# WORK ITEM
Look through the data below for the line with "(463, 102) = (508, 393): orange" and the line with "(604, 128) = (319, 498): yellow", then output those two and all lines in between, exactly as written.

[Object state change records]
= = =
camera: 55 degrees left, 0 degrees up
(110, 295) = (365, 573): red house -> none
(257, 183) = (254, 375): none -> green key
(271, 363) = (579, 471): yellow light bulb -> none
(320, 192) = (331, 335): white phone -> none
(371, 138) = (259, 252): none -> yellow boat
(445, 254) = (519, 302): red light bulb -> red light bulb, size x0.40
= = =
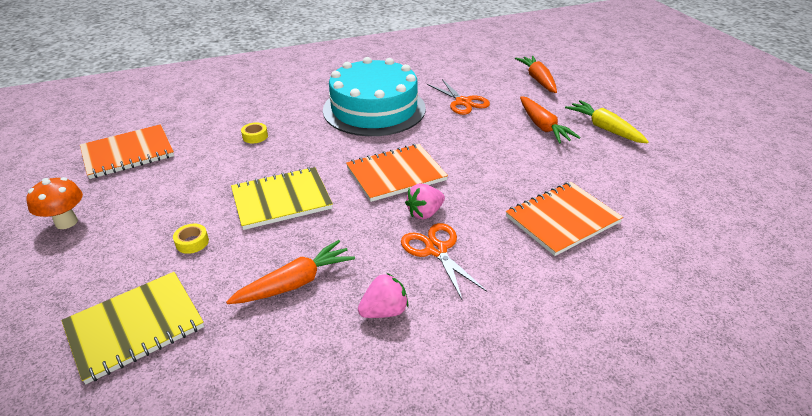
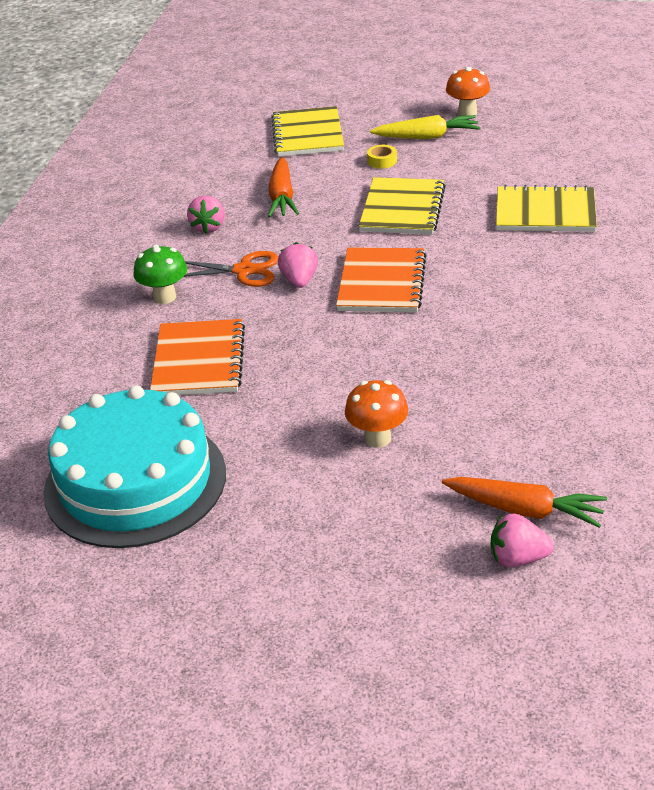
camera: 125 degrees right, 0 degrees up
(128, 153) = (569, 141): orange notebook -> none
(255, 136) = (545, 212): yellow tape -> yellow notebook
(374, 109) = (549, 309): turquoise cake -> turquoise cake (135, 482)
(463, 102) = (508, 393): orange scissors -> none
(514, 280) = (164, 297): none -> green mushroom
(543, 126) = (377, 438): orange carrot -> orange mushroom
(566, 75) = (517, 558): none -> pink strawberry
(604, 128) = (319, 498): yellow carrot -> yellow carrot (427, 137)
= = =
# SOLUTION BELOW
(463, 102) = (508, 393): orange scissors -> none
(514, 280) = (164, 297): none -> green mushroom
(543, 126) = (377, 438): orange carrot -> orange mushroom
(566, 75) = (517, 558): none -> pink strawberry
(604, 128) = (319, 498): yellow carrot -> yellow carrot (427, 137)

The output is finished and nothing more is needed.